[SOURCE MATERIAL — start]

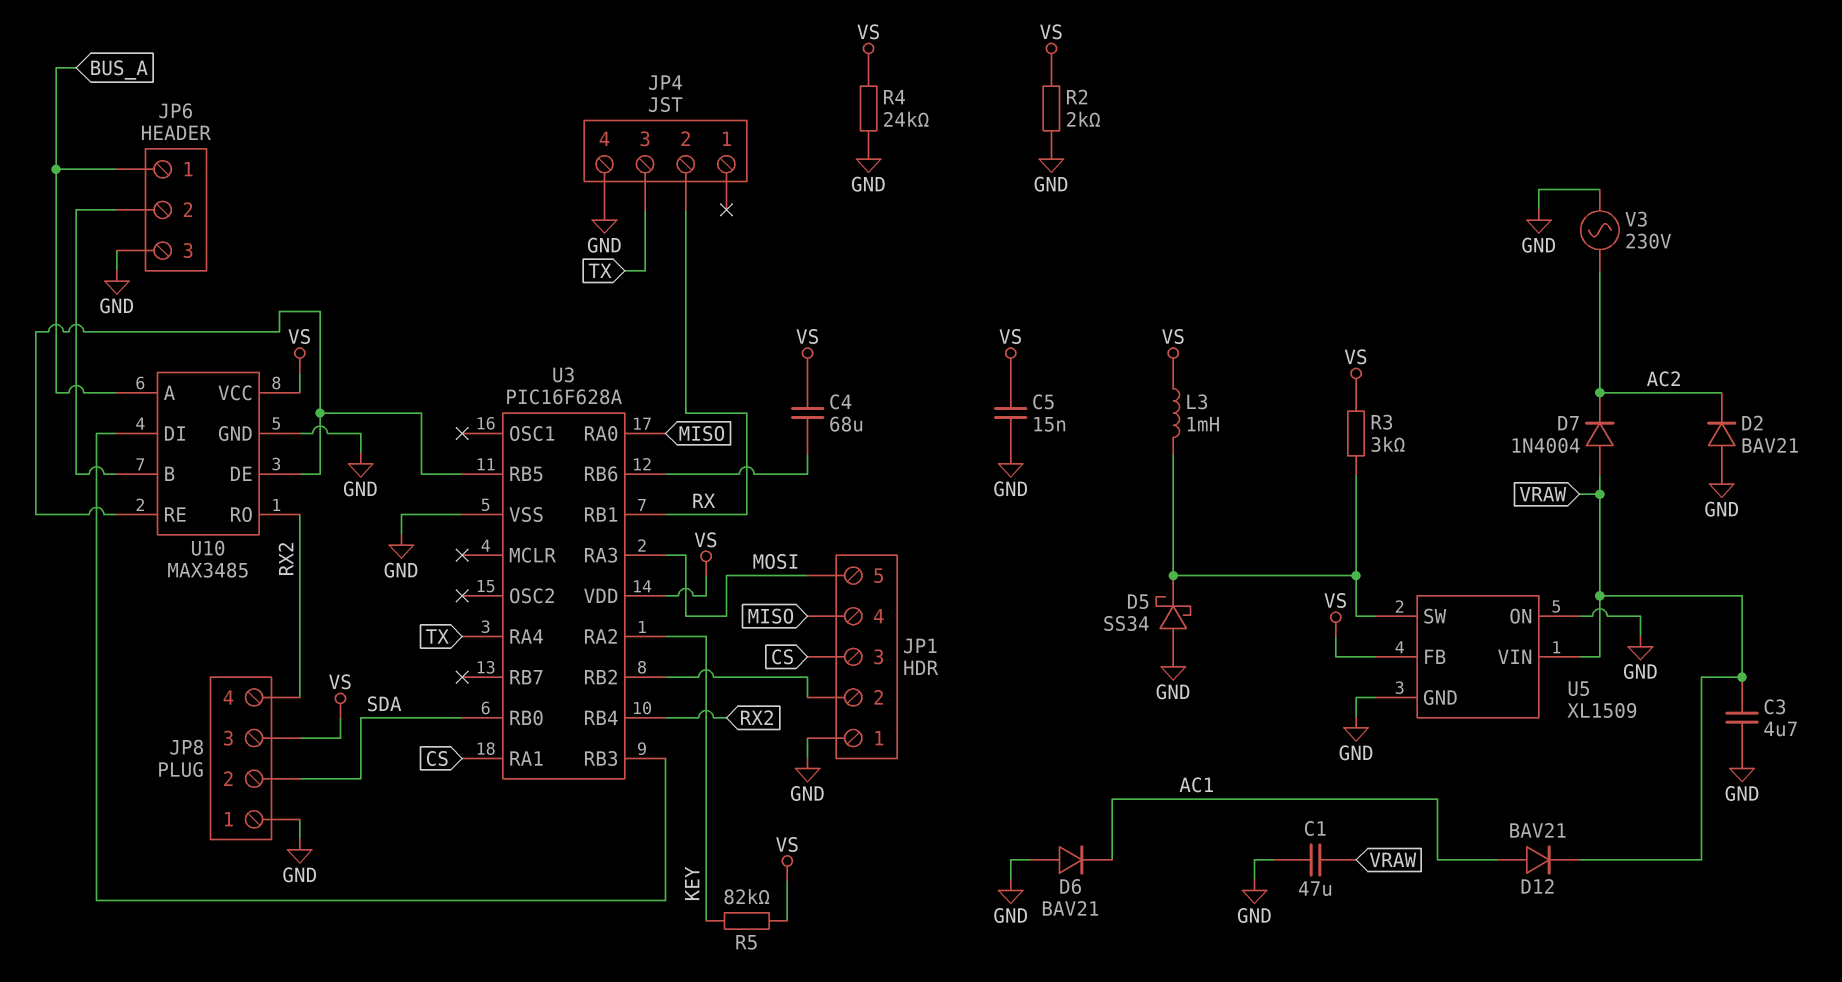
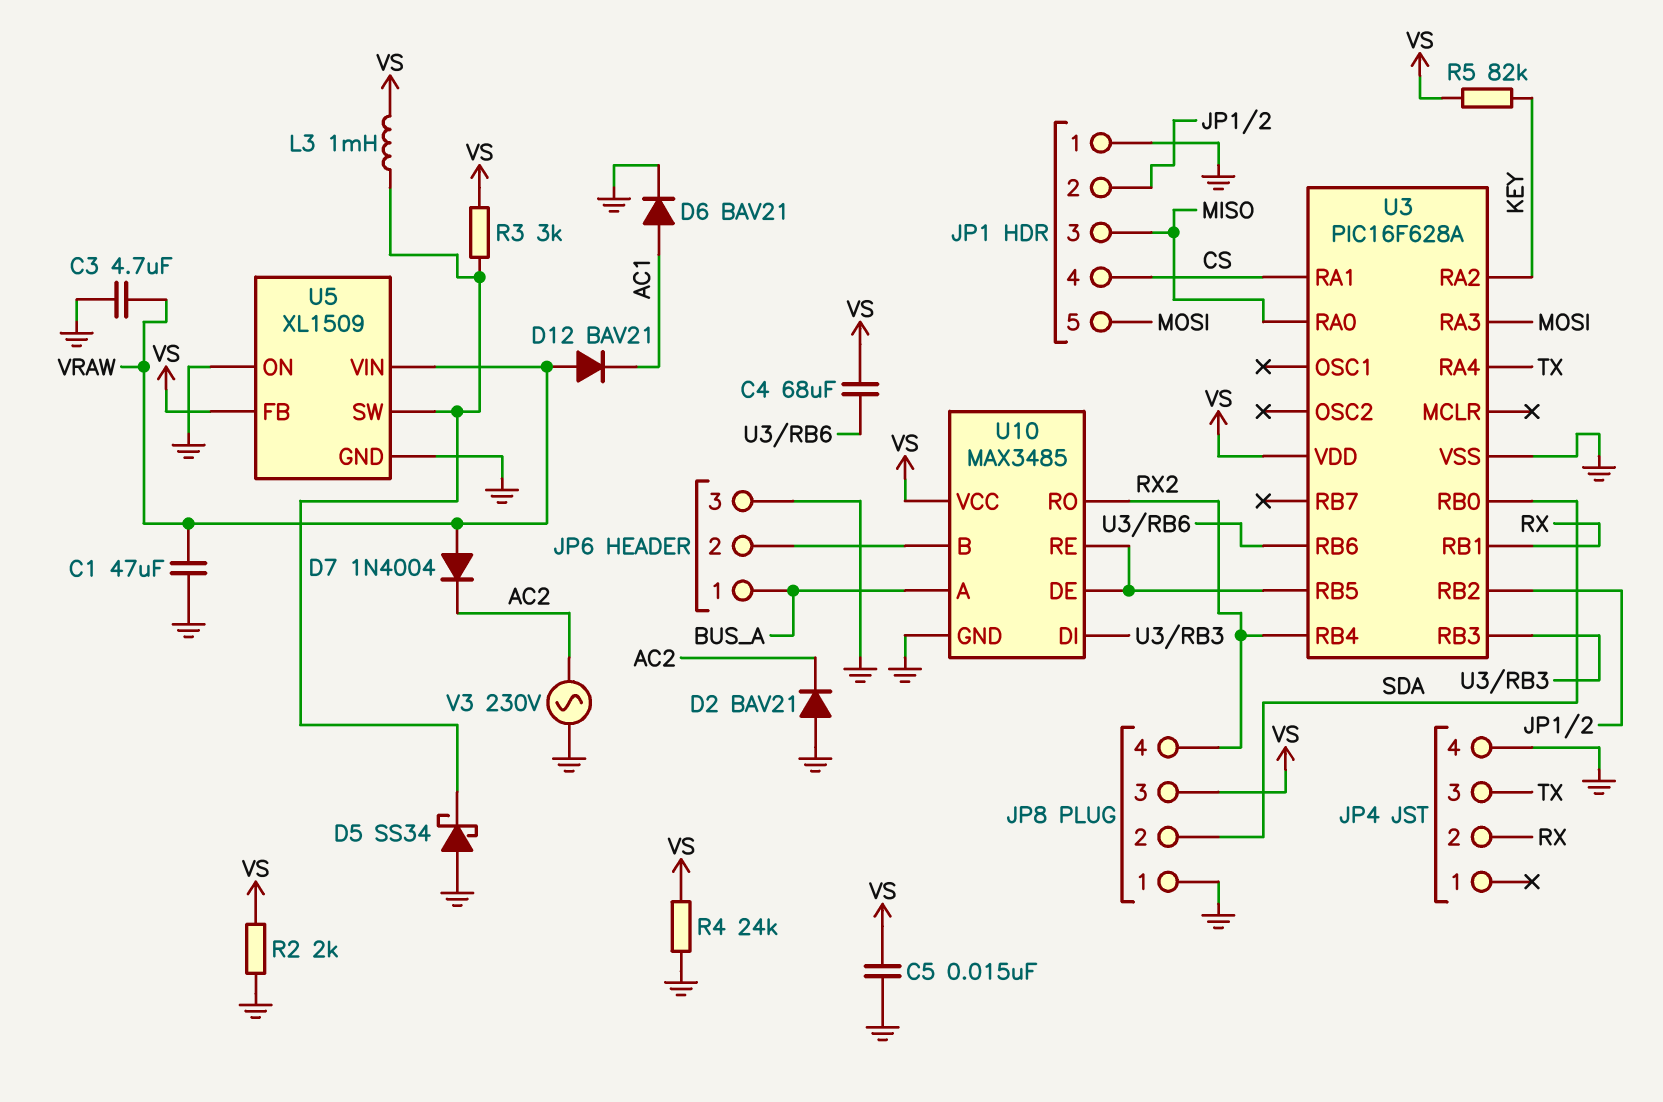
D6: diode BAV21 (A GND, K AC1) -> diode BAV21 (A AC1, K GND)
D12: diode BAV21 (A AC1, K VRAW) -> diode BAV21 (A VRAW, K AC1)
JP1 pin 3: CS -> MISO
JP1 pin 4: MISO -> CS

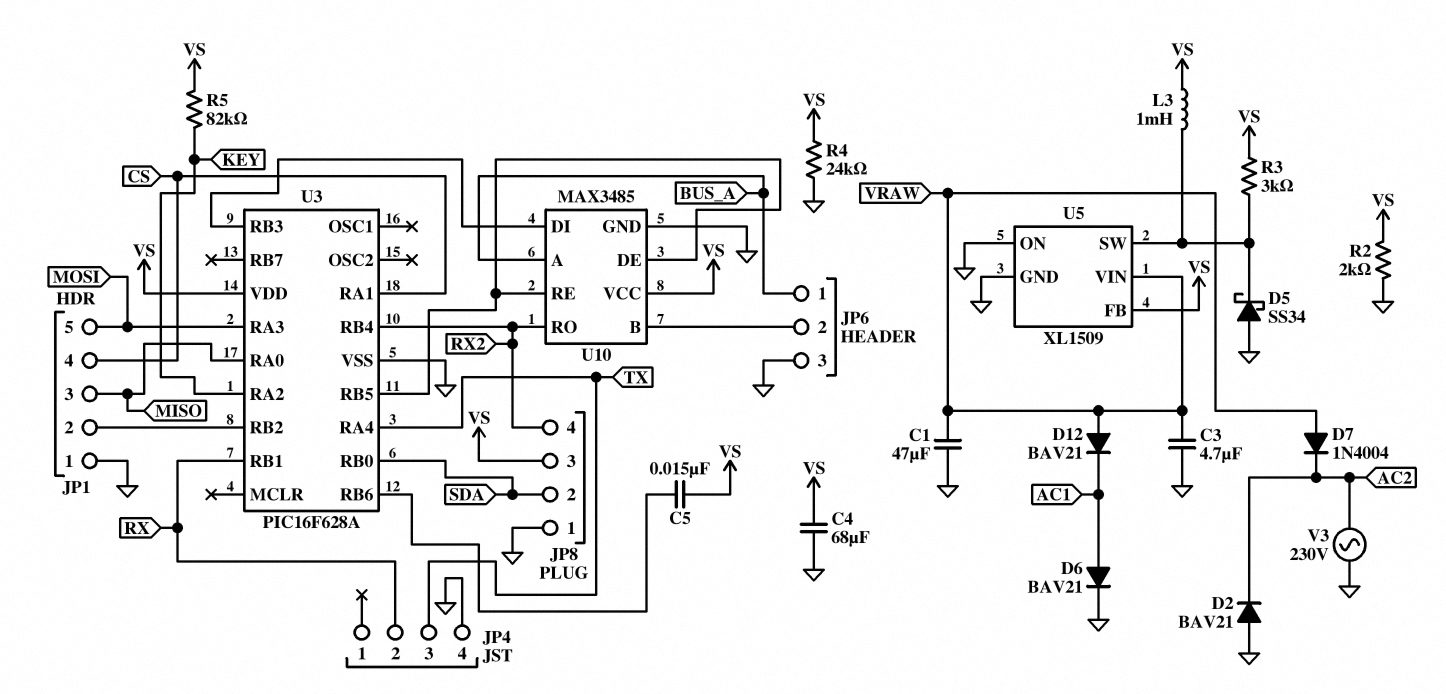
C4: 68uF (U3/RB6, VS) -> 68uF (GND, VS)
C5: 15nF (GND, VS) -> 15nF (U3/RB6, VS)

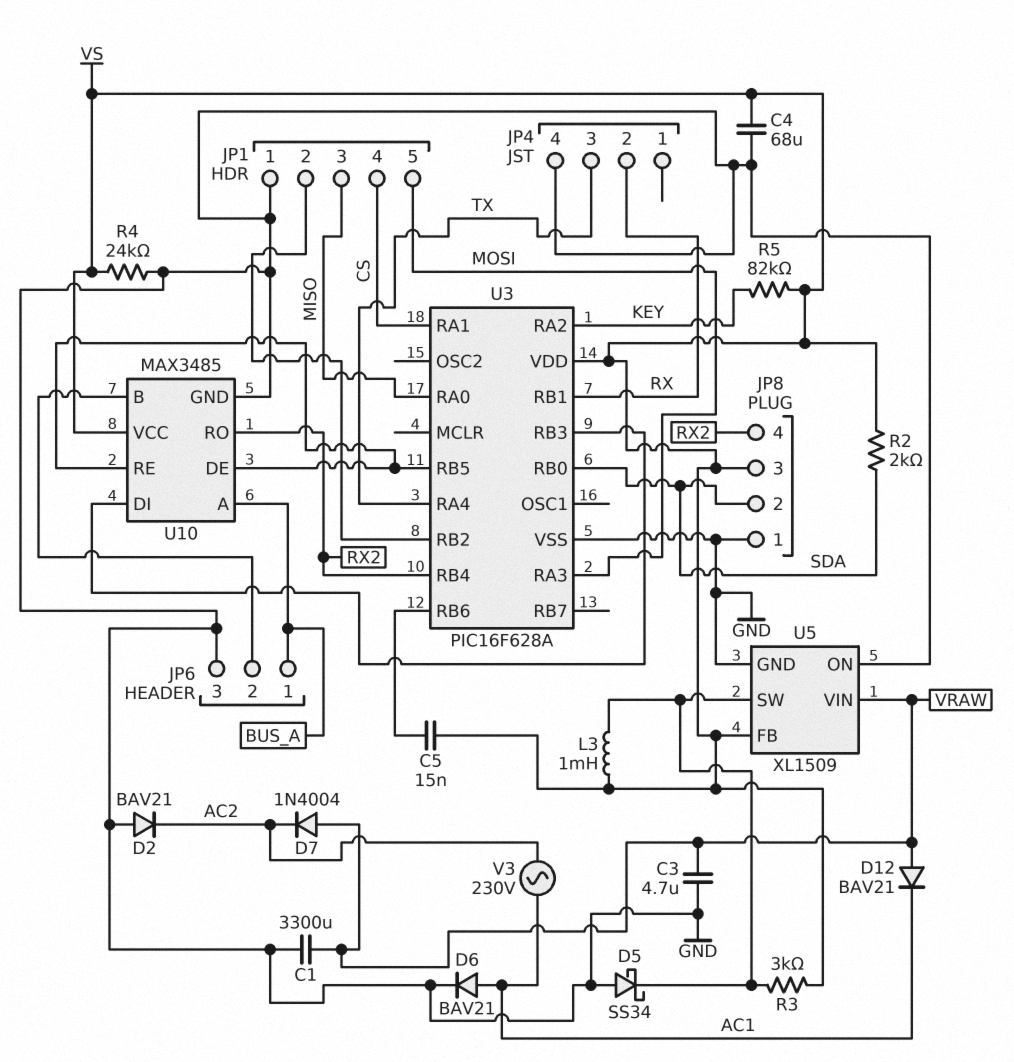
C1: 47uF (GND, VRAW) -> 3300uF (GND, VRAW)
R2: 2k (GND, VS) -> 2k (SDA, VS)
V3: AC 230V (AC2, GND) -> AC 230V (AC1, AC2)

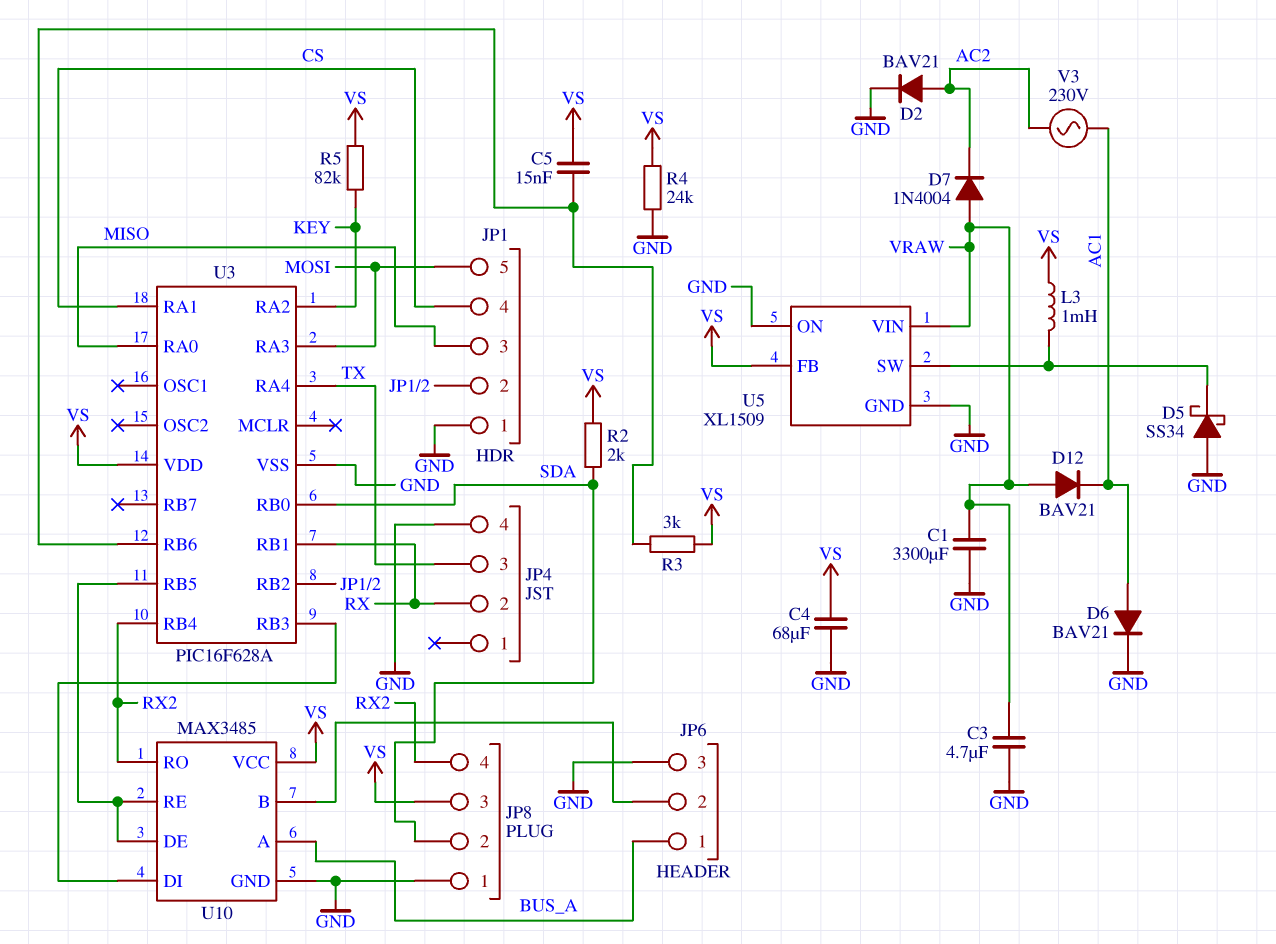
D2: diode BAV21 (A GND, K AC2) -> diode BAV21 (A AC2, K GND)
R3: 3k (U5/SW, VS) -> 3k (U3/RB6, VS)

[SOURCE MATERIAL — finish]

Where a line contains "C4: 68uF (U3/RB6, VS) -> 68uF (GND, VS)", begin there and transcribe every line through the last one of the records above, exactly and with no pictures.

C4: 68uF (U3/RB6, VS) -> 68uF (GND, VS)
C5: 15nF (GND, VS) -> 15nF (U3/RB6, VS)

C1: 47uF (GND, VRAW) -> 3300uF (GND, VRAW)
R2: 2k (GND, VS) -> 2k (SDA, VS)
V3: AC 230V (AC2, GND) -> AC 230V (AC1, AC2)

D2: diode BAV21 (A GND, K AC2) -> diode BAV21 (A AC2, K GND)
R3: 3k (U5/SW, VS) -> 3k (U3/RB6, VS)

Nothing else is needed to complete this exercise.